▶ [THE TASK] The result should be the lines from the one holding "JOY1 pin VRY: A0 -> A1" to the final line of the records below, repeated exactly and with no pictures.

▶ [PROVIDED RECORDS]

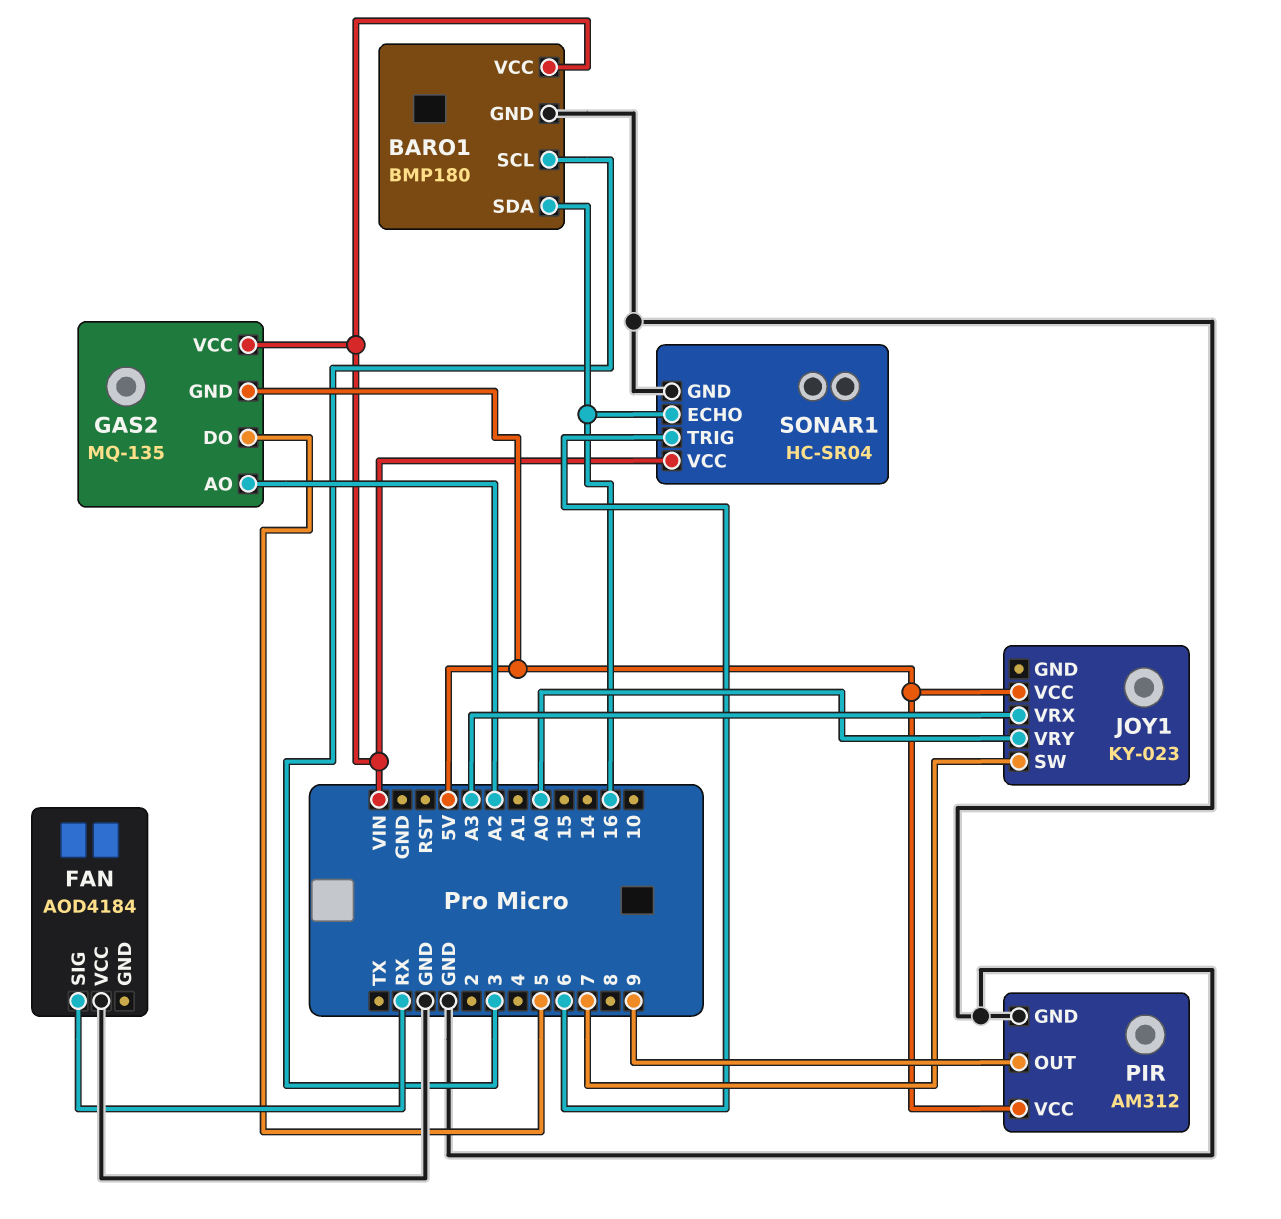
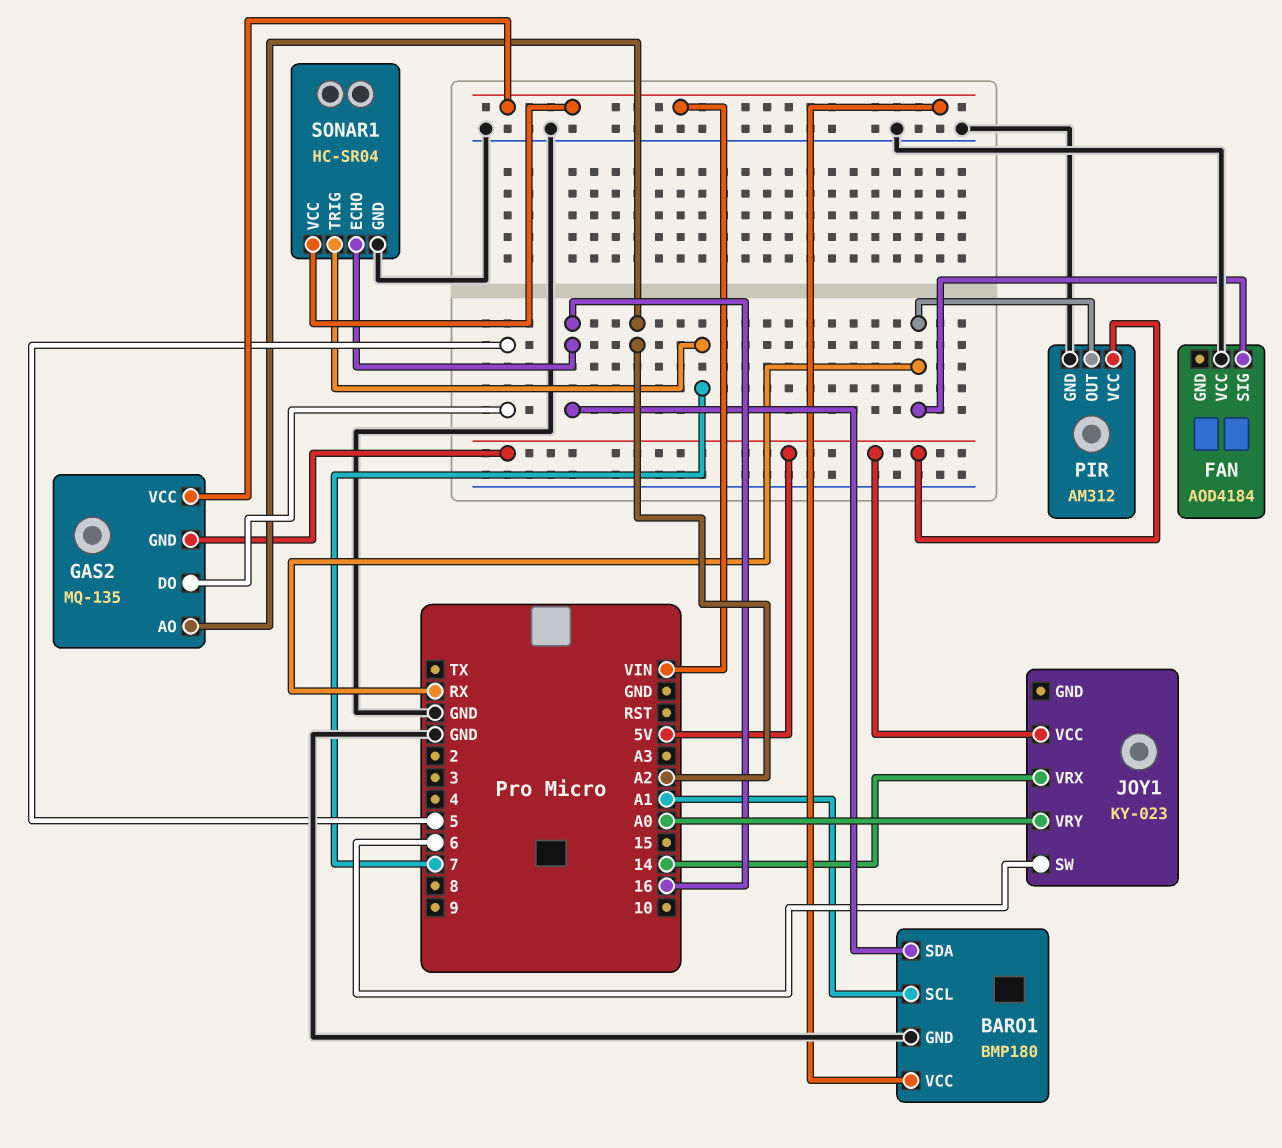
BARO1 pin SCL: 3 -> A1
JOY1 pin SW: 7 -> 6
JOY1 pin VRX: A3 -> 14
PIR pin OUT: 9 -> RX
SONAR1 pin TRIG: 6 -> 7

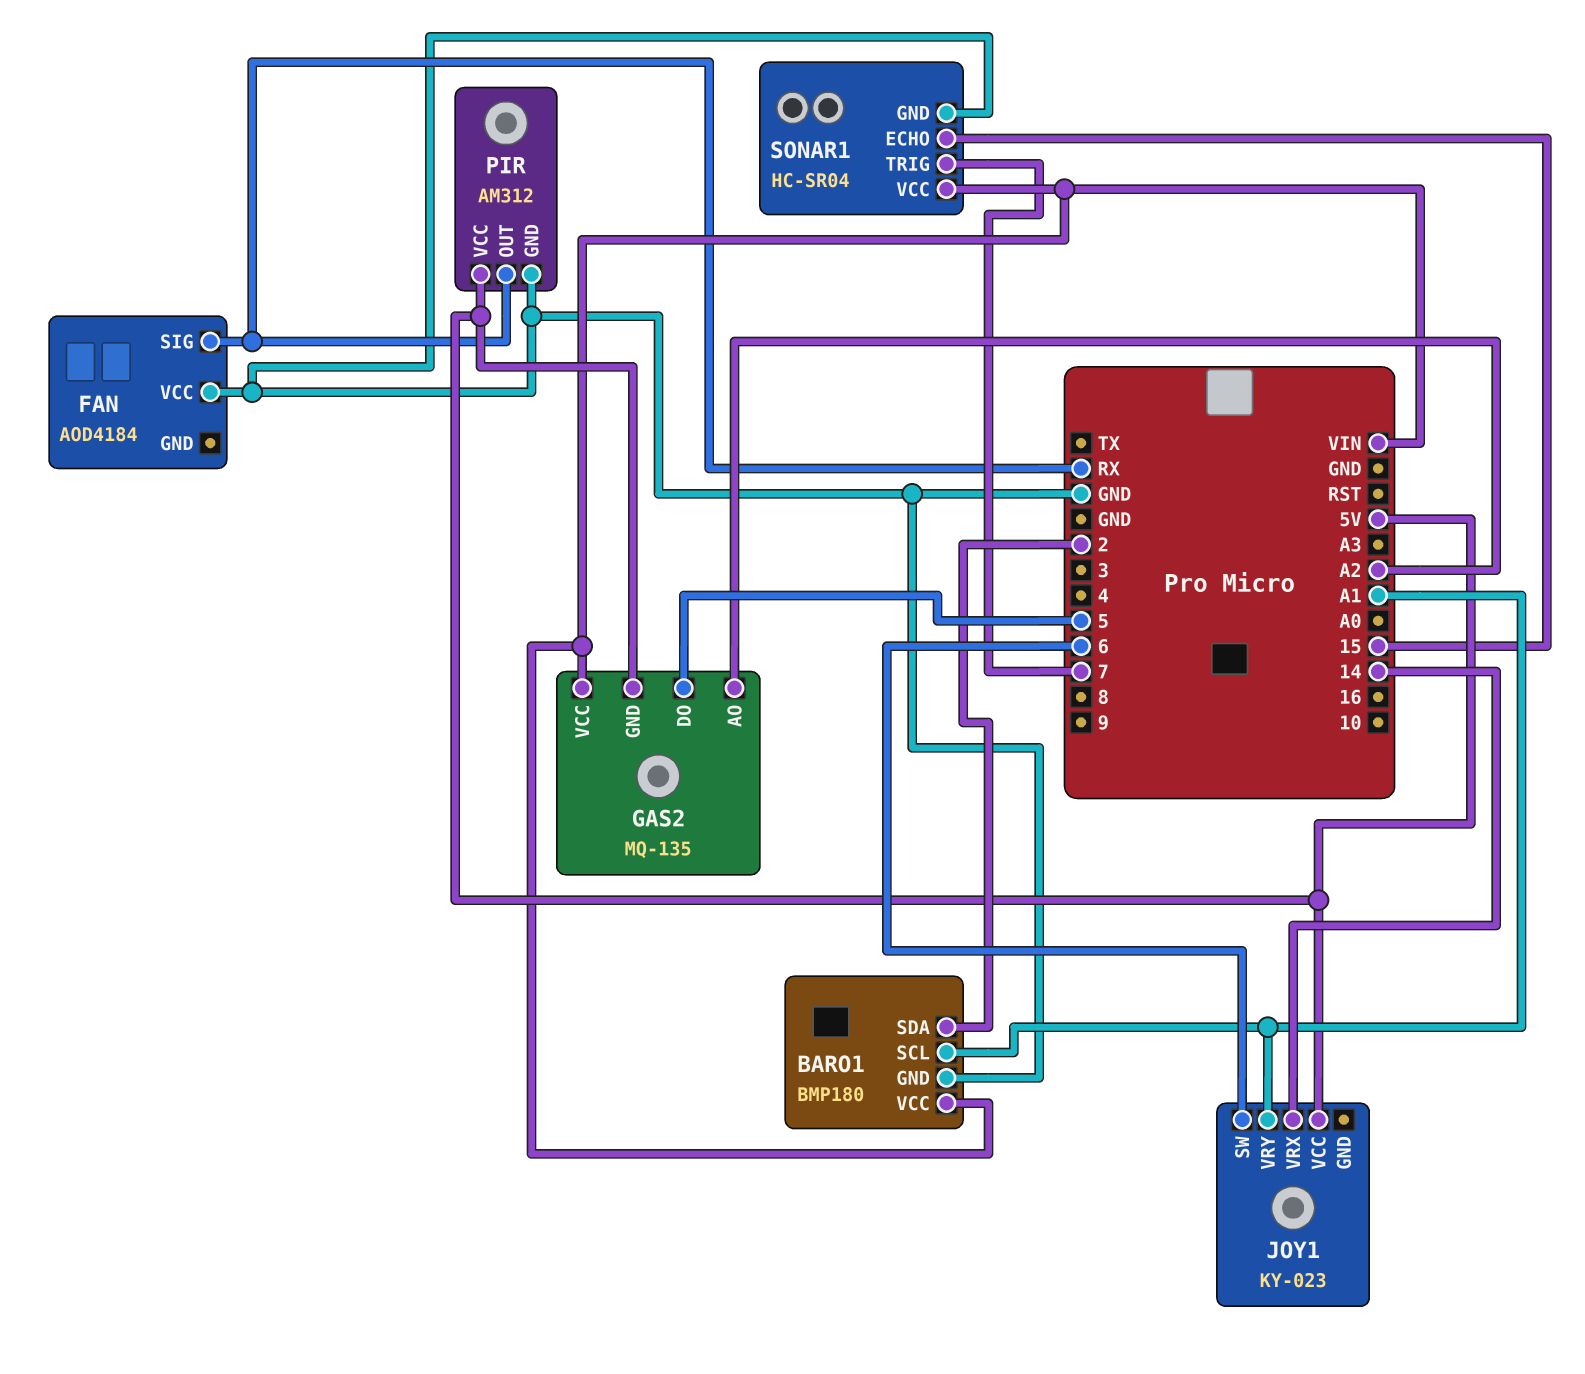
BARO1 pin SDA: 16 -> 2
JOY1 pin VRY: A0 -> A1
SONAR1 pin ECHO: 16 -> 15

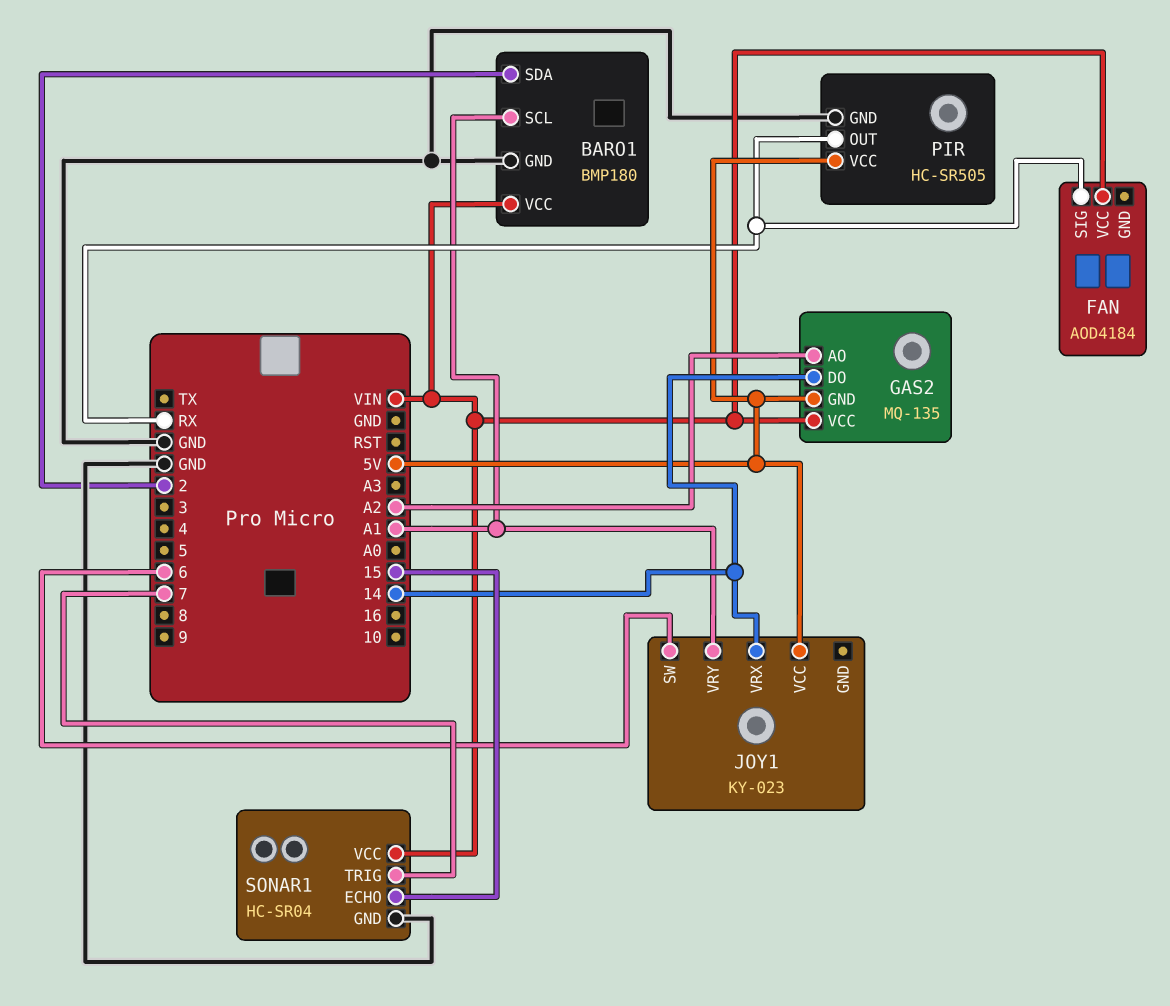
FAN pin VCC: GND -> VIN
GAS2 pin DO: 5 -> 14
PIR: AM312 -> HC-SR505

▶ [TASK RESPONSE]
JOY1 pin VRY: A0 -> A1
SONAR1 pin ECHO: 16 -> 15

FAN pin VCC: GND -> VIN
GAS2 pin DO: 5 -> 14
PIR: AM312 -> HC-SR505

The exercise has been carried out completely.